+++ Material to process
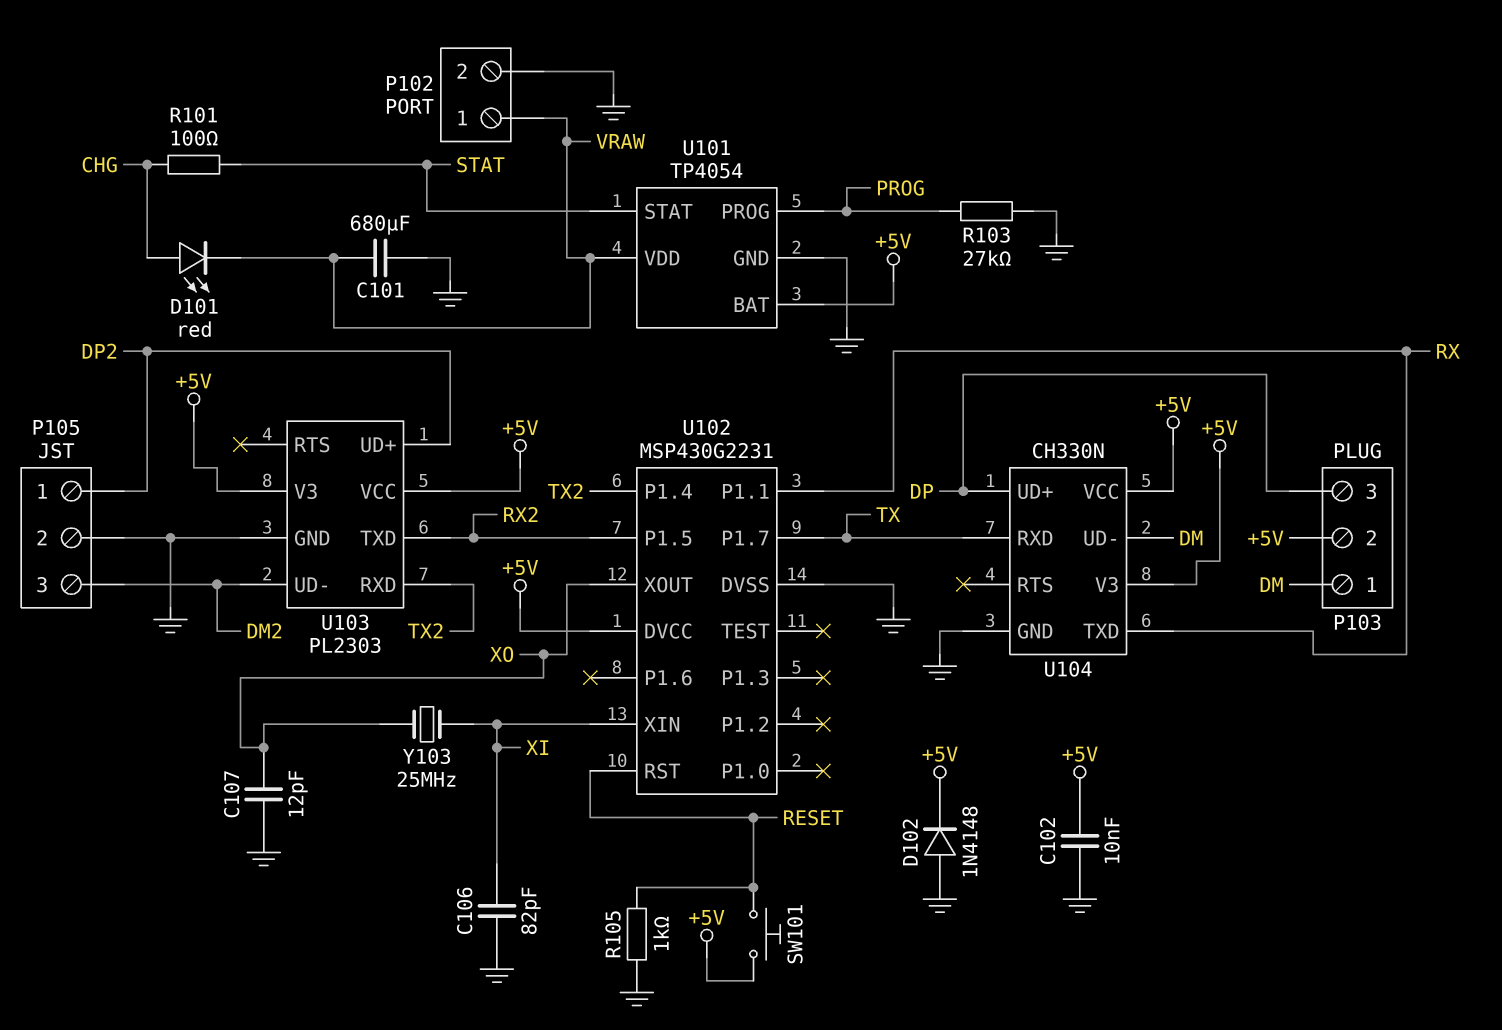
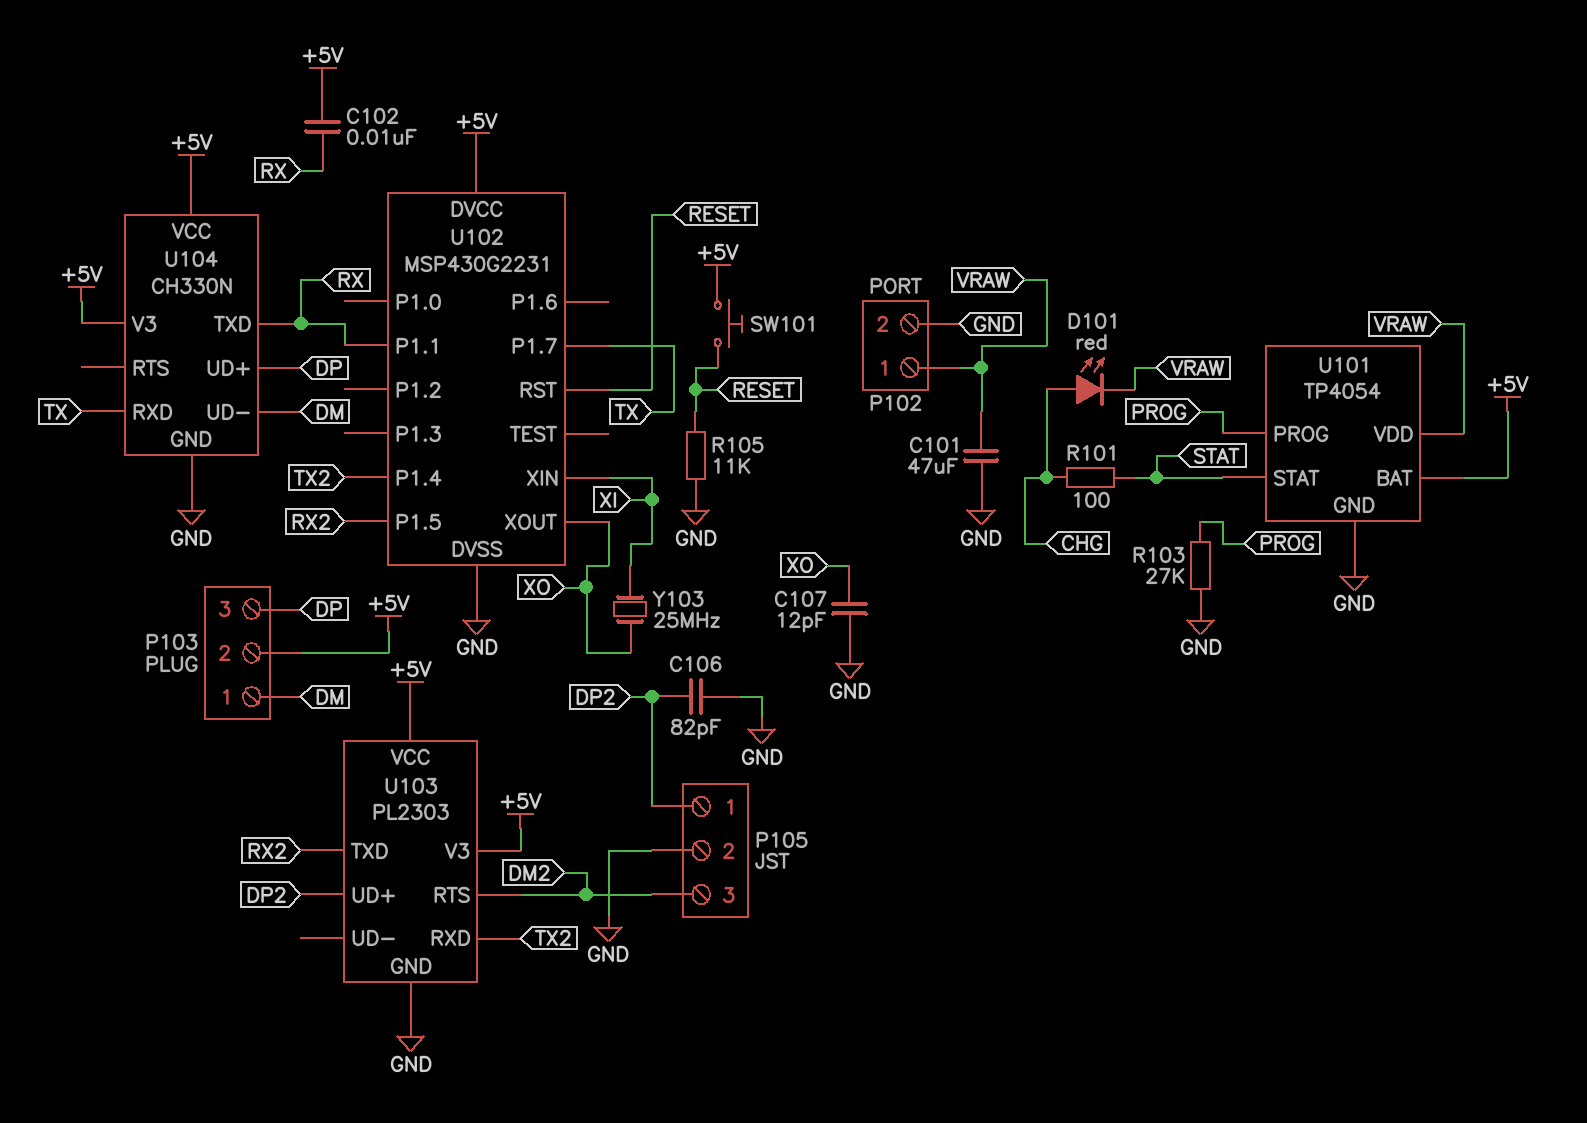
C101: 680uF (GND, VRAW) -> 47uF (GND, VRAW)
C102: 10nF (+5V, GND) -> 10nF (+5V, RX)
C106: 82pF (GND, XI) -> 82pF (DP2, GND)
D102: diode 1N4148 (A GND, K +5V) -> none
R105: 1k (GND, RESET) -> 11k (GND, RESET)
U103 pin RTS: none -> DM2
U103 pin UD-: DM2 -> none

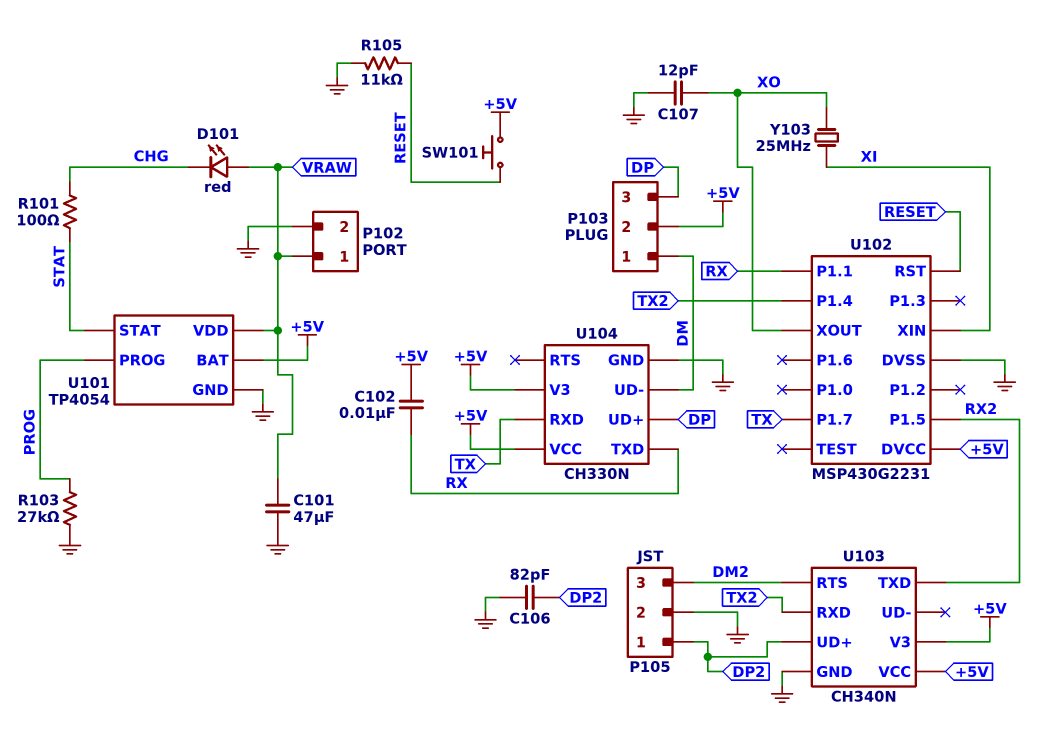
D101: LED red (A CHG, K VRAW) -> LED red (A VRAW, K CHG)
U103: PL2303 -> CH340N

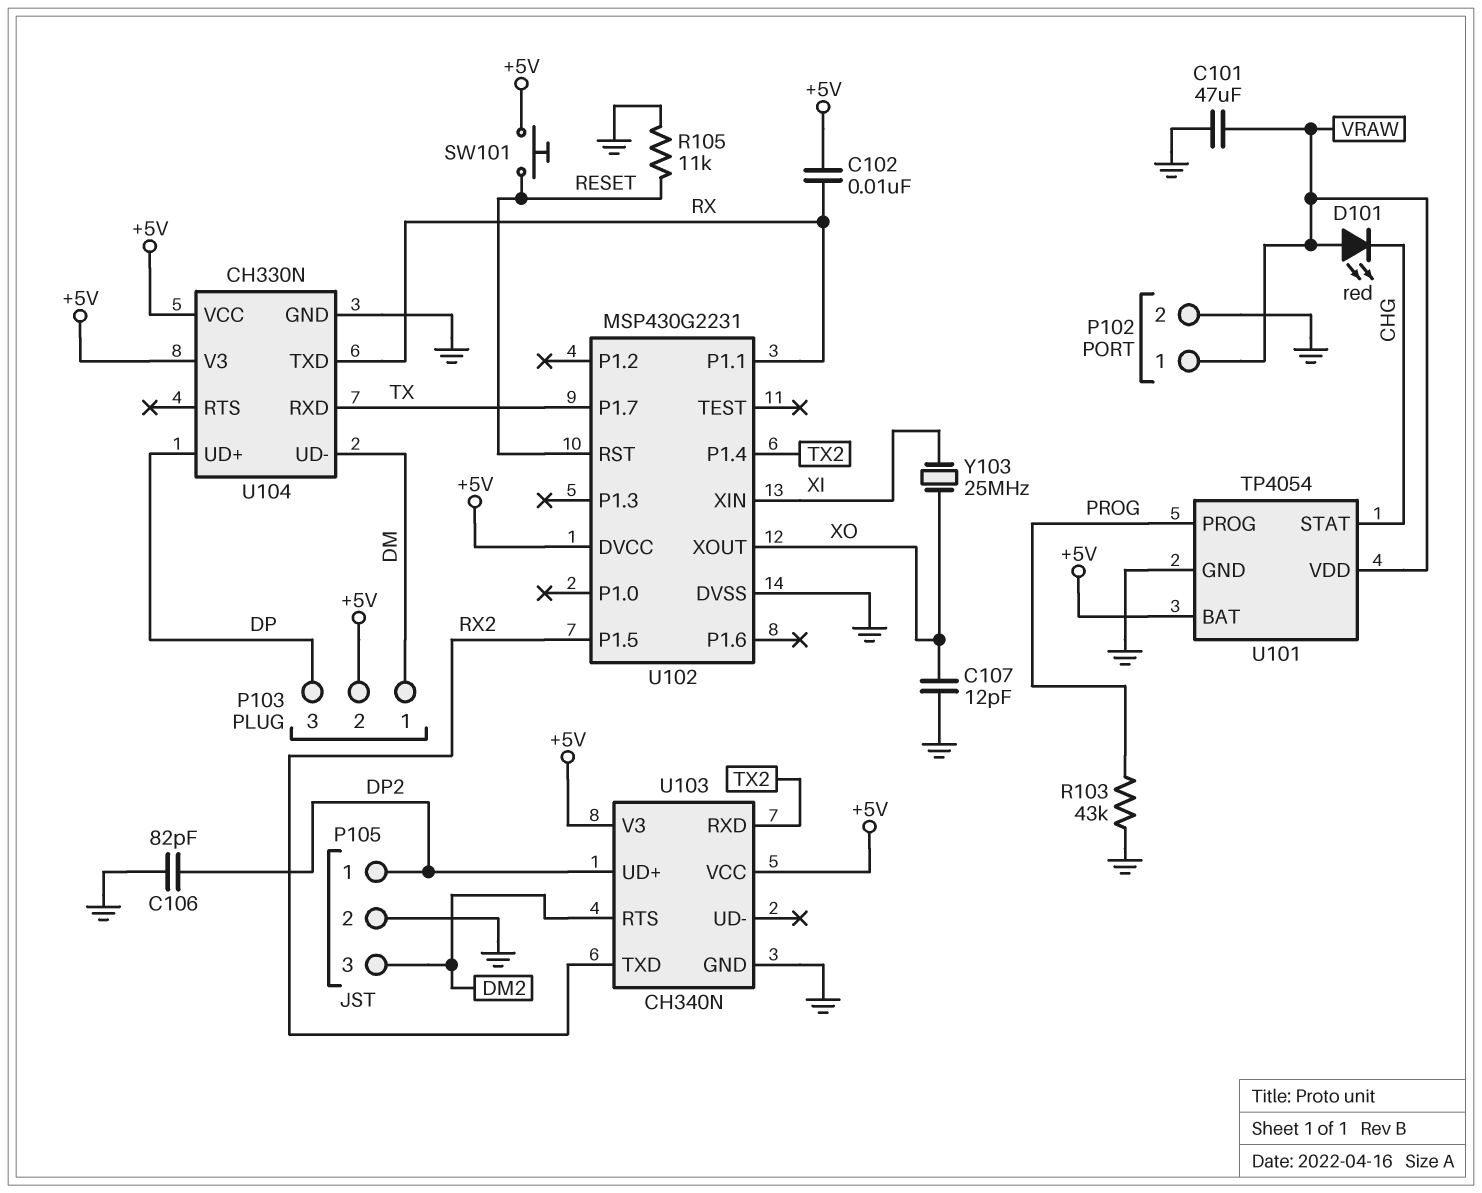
R101: 100 (CHG, STAT) -> none
R103: 27k (GND, PROG) -> 43k (GND, PROG)
U101 pin STAT: STAT -> CHG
++++++
### What the task asks
Output only the lines from the one that contains "U103 pin RTS: none -> DM2" to the end of the entries above, both end lines included, and drop the pictures.

### Response to the task
U103 pin RTS: none -> DM2
U103 pin UD-: DM2 -> none

D101: LED red (A CHG, K VRAW) -> LED red (A VRAW, K CHG)
U103: PL2303 -> CH340N

R101: 100 (CHG, STAT) -> none
R103: 27k (GND, PROG) -> 43k (GND, PROG)
U101 pin STAT: STAT -> CHG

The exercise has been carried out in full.